> _What needs to be done_: Whenever "carton" appears in a line, please copy that line from the data.

> _Exercise data_:
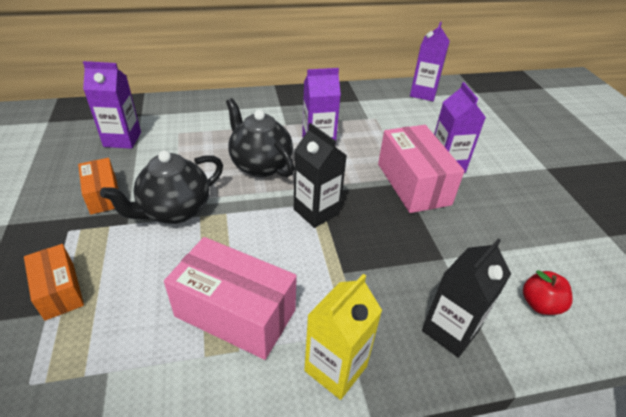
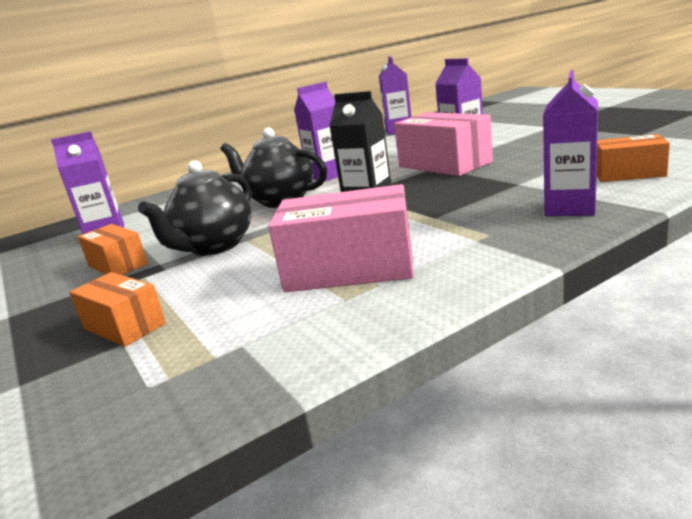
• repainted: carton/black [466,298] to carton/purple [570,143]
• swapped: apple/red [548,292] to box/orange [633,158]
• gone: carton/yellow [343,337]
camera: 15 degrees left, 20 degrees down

> _Solved problem_:
• repainted: carton/black [466,298] to carton/purple [570,143]
• gone: carton/yellow [343,337]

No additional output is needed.